[Before-and-after scene images]

◇ ◇ ◇ ◇

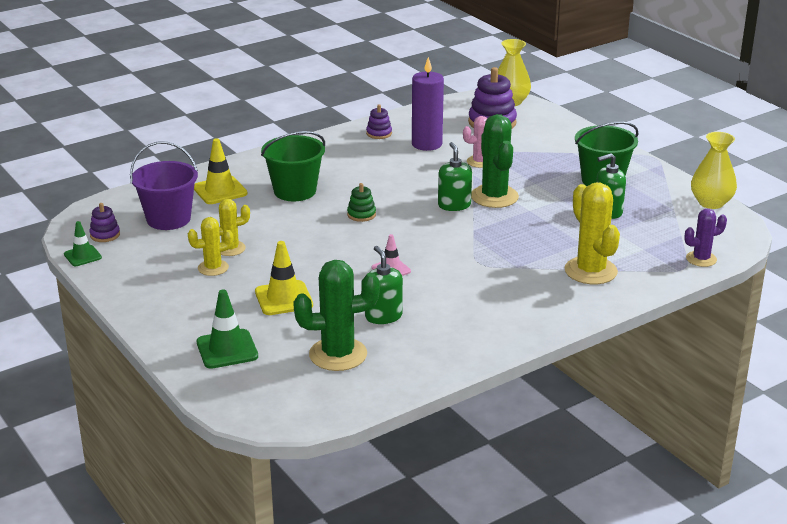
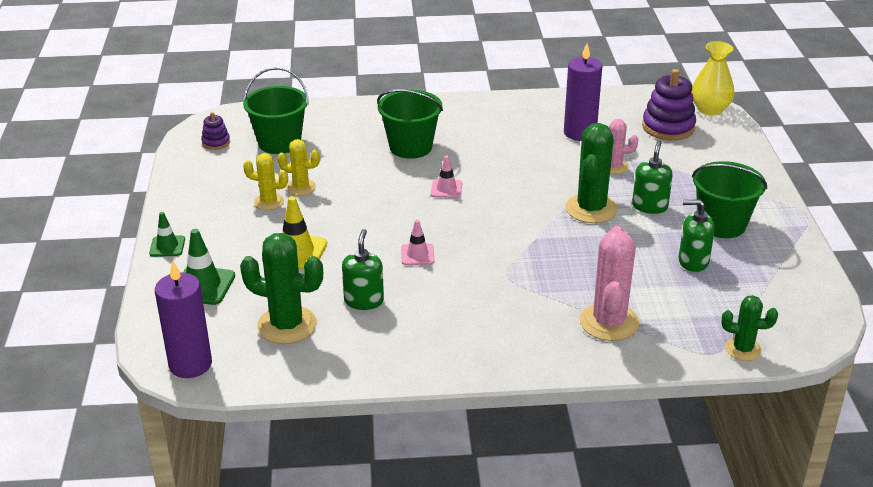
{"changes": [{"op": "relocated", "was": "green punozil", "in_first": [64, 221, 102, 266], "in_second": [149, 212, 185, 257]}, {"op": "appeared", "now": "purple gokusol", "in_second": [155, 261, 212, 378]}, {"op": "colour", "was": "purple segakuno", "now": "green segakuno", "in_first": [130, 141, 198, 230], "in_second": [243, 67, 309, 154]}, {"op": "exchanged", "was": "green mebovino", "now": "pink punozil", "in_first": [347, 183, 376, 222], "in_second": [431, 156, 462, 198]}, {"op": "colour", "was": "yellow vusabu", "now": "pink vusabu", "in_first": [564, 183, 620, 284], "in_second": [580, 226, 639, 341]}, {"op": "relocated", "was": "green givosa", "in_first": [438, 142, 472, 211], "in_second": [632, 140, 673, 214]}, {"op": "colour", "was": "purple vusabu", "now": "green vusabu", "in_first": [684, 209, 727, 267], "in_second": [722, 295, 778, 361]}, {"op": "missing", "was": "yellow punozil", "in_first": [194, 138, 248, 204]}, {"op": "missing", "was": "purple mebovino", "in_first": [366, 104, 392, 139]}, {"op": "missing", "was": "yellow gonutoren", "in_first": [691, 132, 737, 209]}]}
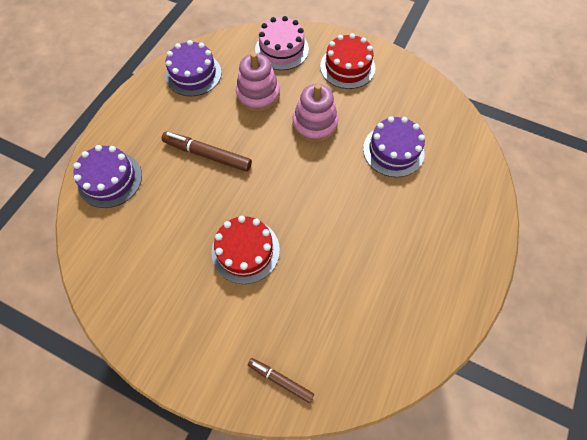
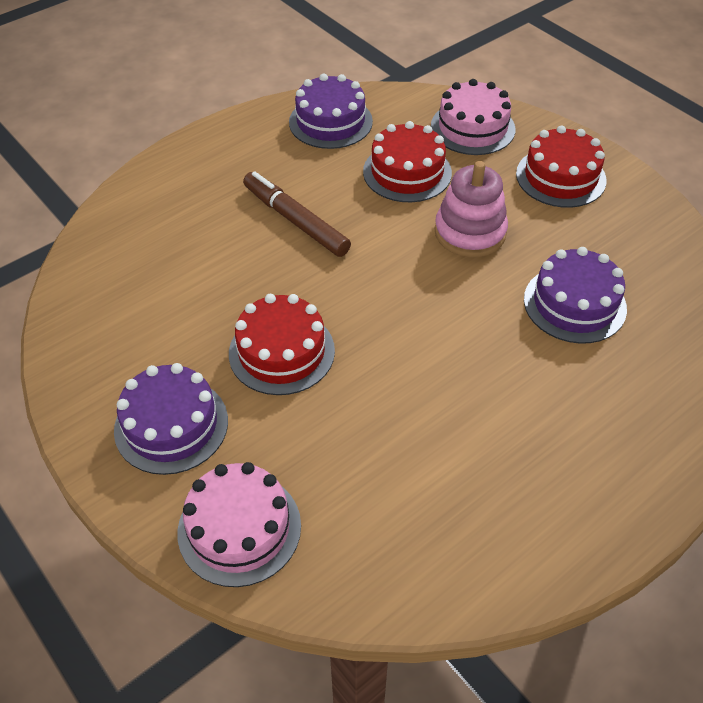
{"changes": [{"op": "relocated", "was": "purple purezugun", "in_first": [73, 145, 142, 208], "in_second": [114, 363, 228, 475]}, {"op": "exchanged", "was": "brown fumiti", "now": "pink purezugun", "in_first": [248, 358, 314, 403], "in_second": [177, 462, 301, 587]}, {"op": "exchanged", "was": "pink mebovino", "now": "red purezugun", "in_first": [236, 52, 280, 112], "in_second": [363, 121, 452, 202]}]}
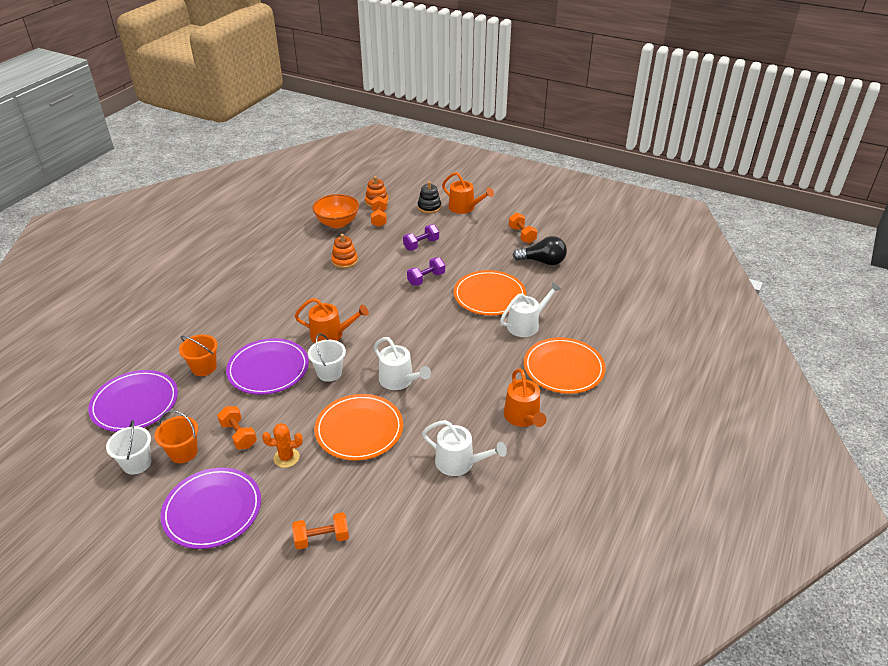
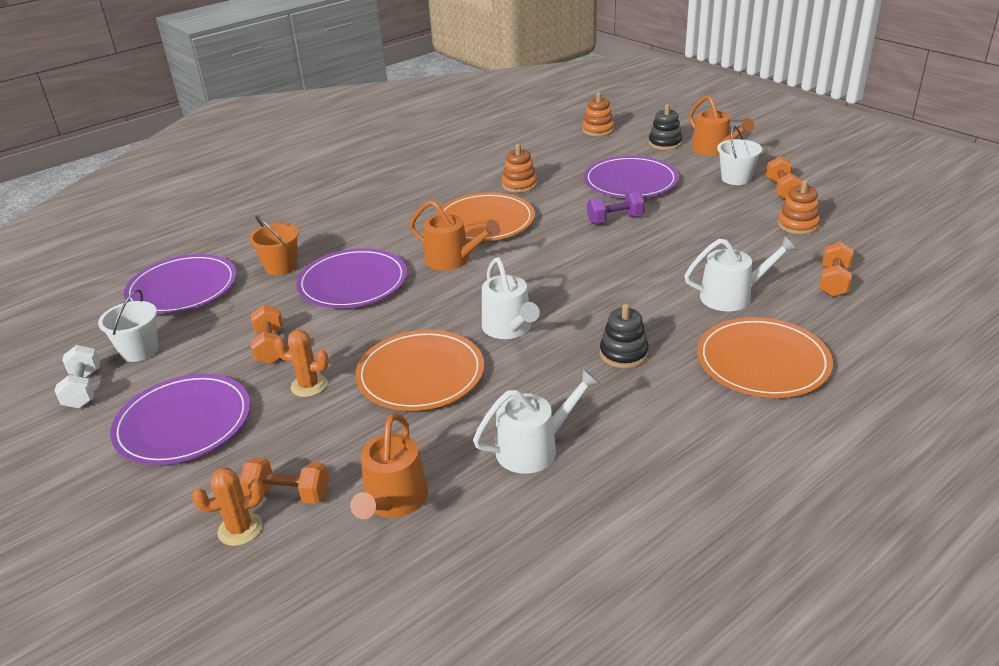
{"changes": [{"op": "appeared", "now": "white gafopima", "in_second": [55, 345, 100, 408]}, {"op": "appeared", "now": "orange vusabu", "in_second": [192, 467, 264, 546]}, {"op": "relocated", "was": "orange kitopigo", "in_first": [504, 368, 547, 427], "in_second": [350, 413, 428, 519]}, {"op": "relocated", "was": "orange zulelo", "in_first": [454, 270, 526, 315], "in_second": [436, 192, 535, 241]}, {"op": "spun", "was": "white kitopigo", "in_first": [422, 420, 507, 476], "in_second": [473, 368, 601, 474], "clockwise": -75}, {"op": "exchanged", "was": "purple gafopima", "now": "purple zulelo", "in_first": [403, 224, 439, 250], "in_second": [584, 156, 679, 198]}, {"op": "appeared", "now": "black mebovino", "in_second": [600, 304, 649, 368]}, {"op": "relocated", "was": "white segakuno", "in_first": [308, 333, 346, 382], "in_second": [717, 126, 762, 185]}, {"op": "exchanged", "was": "black tozirupil", "now": "orange mebovino", "in_first": [512, 236, 567, 265], "in_second": [778, 180, 820, 235]}, {"op": "relocated", "was": "orange gafopima", "in_first": [371, 196, 387, 227], "in_second": [819, 242, 854, 297]}, {"op": "missing", "was": "orange segakuno", "in_first": [155, 410, 198, 463]}, {"op": "missing", "was": "orange levate", "in_first": [312, 194, 359, 228]}]}
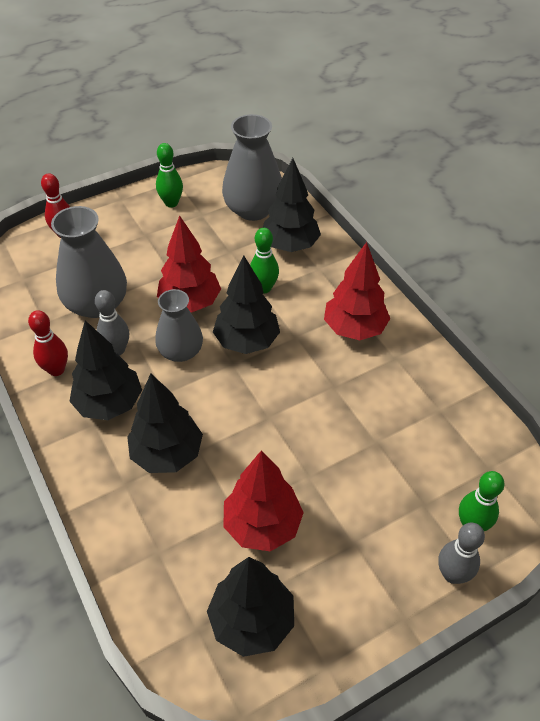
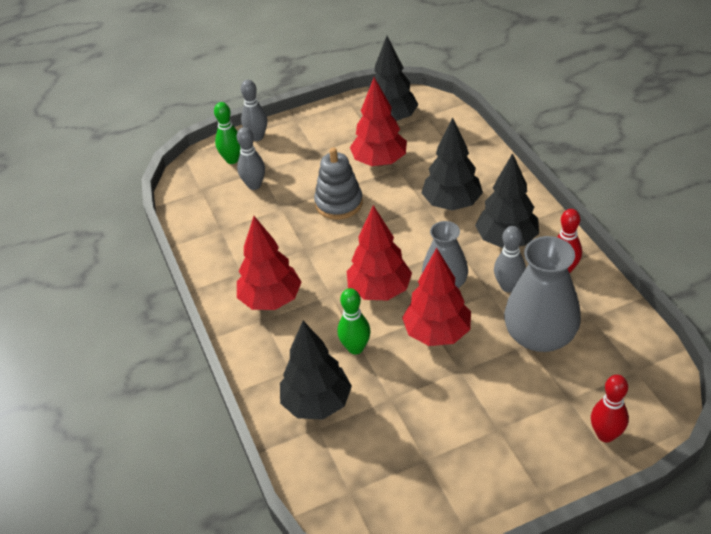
{"changes": [{"op": "appeared", "now": "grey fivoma", "in_second": [237, 127, 265, 190]}, {"op": "appeared", "now": "grey mebovino", "in_second": [314, 148, 363, 220]}, {"op": "colour", "was": "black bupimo", "now": "red bupimo", "in_first": [213, 255, 280, 354], "in_second": [347, 205, 412, 301]}, {"op": "missing", "was": "green fivoma", "in_first": [156, 143, 183, 208]}, {"op": "missing", "was": "grey gonutoren", "in_first": [222, 114, 282, 221]}]}
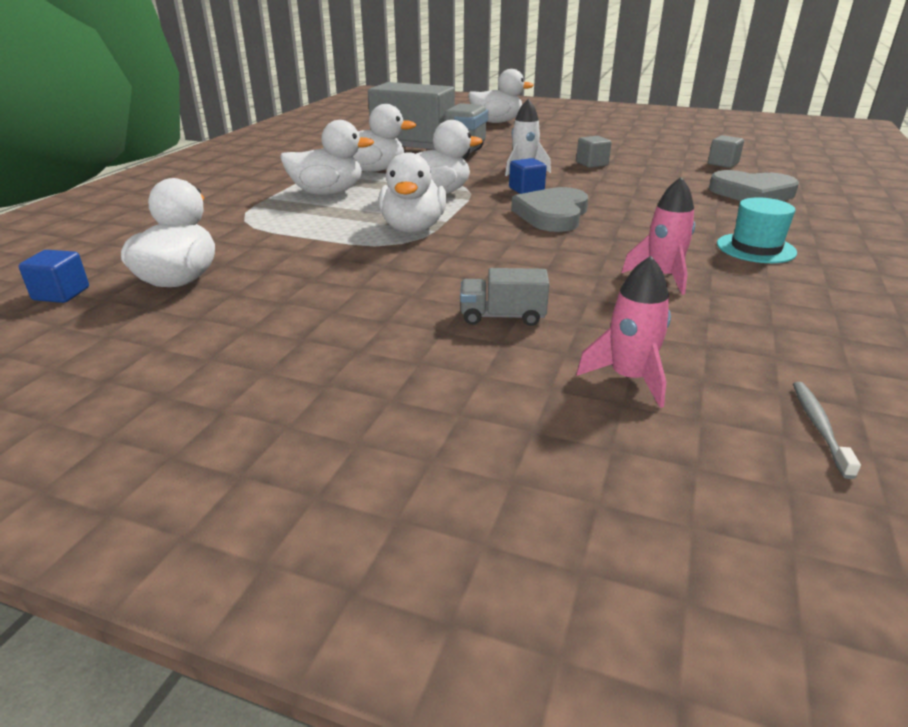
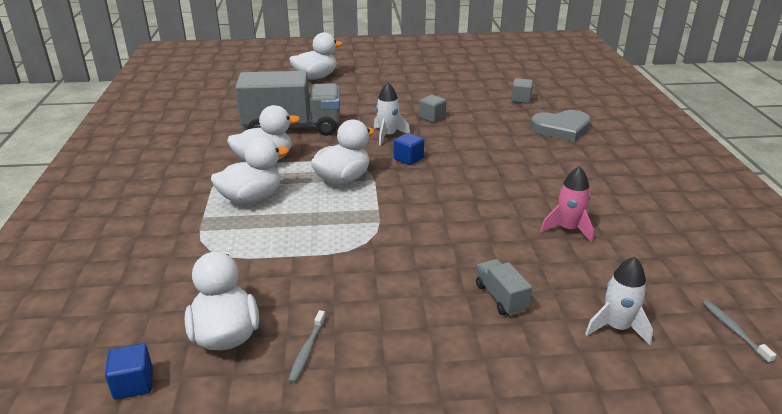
{"changes": [{"op": "appeared", "now": "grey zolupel", "in_second": [288, 310, 326, 383]}, {"op": "spun", "was": "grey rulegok", "in_first": [460, 268, 549, 326], "in_second": [476, 259, 532, 316], "clockwise": 90}, {"op": "colour", "was": "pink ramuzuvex", "now": "white ramuzuvex", "in_first": [576, 256, 671, 408], "in_second": [585, 257, 653, 345]}, {"op": "missing", "was": "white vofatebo", "in_first": [378, 152, 447, 233]}, {"op": "missing", "was": "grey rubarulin", "in_first": [511, 187, 588, 232]}, {"op": "missing", "was": "turquoise sugusex", "in_first": [717, 197, 797, 263]}]}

◇ ◇ ◇ ◇

- [Task brief]: What you return must match the records exactly, apart from the images, which are omitted.

- [Solution to the problem]:
{"changes": [{"op": "relocated", "was": "green punozil", "in_first": [64, 221, 102, 266], "in_second": [149, 212, 185, 257]}, {"op": "appeared", "now": "purple gokusol", "in_second": [155, 261, 212, 378]}, {"op": "colour", "was": "purple segakuno", "now": "green segakuno", "in_first": [130, 141, 198, 230], "in_second": [243, 67, 309, 154]}, {"op": "exchanged", "was": "green mebovino", "now": "pink punozil", "in_first": [347, 183, 376, 222], "in_second": [431, 156, 462, 198]}, {"op": "colour", "was": "yellow vusabu", "now": "pink vusabu", "in_first": [564, 183, 620, 284], "in_second": [580, 226, 639, 341]}, {"op": "relocated", "was": "green givosa", "in_first": [438, 142, 472, 211], "in_second": [632, 140, 673, 214]}, {"op": "colour", "was": "purple vusabu", "now": "green vusabu", "in_first": [684, 209, 727, 267], "in_second": [722, 295, 778, 361]}, {"op": "missing", "was": "yellow punozil", "in_first": [194, 138, 248, 204]}, {"op": "missing", "was": "purple mebovino", "in_first": [366, 104, 392, 139]}, {"op": "missing", "was": "yellow gonutoren", "in_first": [691, 132, 737, 209]}]}
{"changes": [{"op": "relocated", "was": "purple purezugun", "in_first": [73, 145, 142, 208], "in_second": [114, 363, 228, 475]}, {"op": "exchanged", "was": "brown fumiti", "now": "pink purezugun", "in_first": [248, 358, 314, 403], "in_second": [177, 462, 301, 587]}, {"op": "exchanged", "was": "pink mebovino", "now": "red purezugun", "in_first": [236, 52, 280, 112], "in_second": [363, 121, 452, 202]}]}
{"changes": [{"op": "appeared", "now": "white gafopima", "in_second": [55, 345, 100, 408]}, {"op": "appeared", "now": "orange vusabu", "in_second": [192, 467, 264, 546]}, {"op": "relocated", "was": "orange kitopigo", "in_first": [504, 368, 547, 427], "in_second": [350, 413, 428, 519]}, {"op": "relocated", "was": "orange zulelo", "in_first": [454, 270, 526, 315], "in_second": [436, 192, 535, 241]}, {"op": "spun", "was": "white kitopigo", "in_first": [422, 420, 507, 476], "in_second": [473, 368, 601, 474], "clockwise": -75}, {"op": "exchanged", "was": "purple gafopima", "now": "purple zulelo", "in_first": [403, 224, 439, 250], "in_second": [584, 156, 679, 198]}, {"op": "appeared", "now": "black mebovino", "in_second": [600, 304, 649, 368]}, {"op": "relocated", "was": "white segakuno", "in_first": [308, 333, 346, 382], "in_second": [717, 126, 762, 185]}, {"op": "exchanged", "was": "black tozirupil", "now": "orange mebovino", "in_first": [512, 236, 567, 265], "in_second": [778, 180, 820, 235]}, {"op": "relocated", "was": "orange gafopima", "in_first": [371, 196, 387, 227], "in_second": [819, 242, 854, 297]}, {"op": "missing", "was": "orange segakuno", "in_first": [155, 410, 198, 463]}, {"op": "missing", "was": "orange levate", "in_first": [312, 194, 359, 228]}]}
{"changes": [{"op": "appeared", "now": "grey fivoma", "in_second": [237, 127, 265, 190]}, {"op": "appeared", "now": "grey mebovino", "in_second": [314, 148, 363, 220]}, {"op": "colour", "was": "black bupimo", "now": "red bupimo", "in_first": [213, 255, 280, 354], "in_second": [347, 205, 412, 301]}, {"op": "missing", "was": "green fivoma", "in_first": [156, 143, 183, 208]}, {"op": "missing", "was": "grey gonutoren", "in_first": [222, 114, 282, 221]}]}
{"changes": [{"op": "appeared", "now": "grey zolupel", "in_second": [288, 310, 326, 383]}, {"op": "spun", "was": "grey rulegok", "in_first": [460, 268, 549, 326], "in_second": [476, 259, 532, 316], "clockwise": 90}, {"op": "colour", "was": "pink ramuzuvex", "now": "white ramuzuvex", "in_first": [576, 256, 671, 408], "in_second": [585, 257, 653, 345]}, {"op": "missing", "was": "white vofatebo", "in_first": [378, 152, 447, 233]}, {"op": "missing", "was": "grey rubarulin", "in_first": [511, 187, 588, 232]}, {"op": "missing", "was": "turquoise sugusex", "in_first": [717, 197, 797, 263]}]}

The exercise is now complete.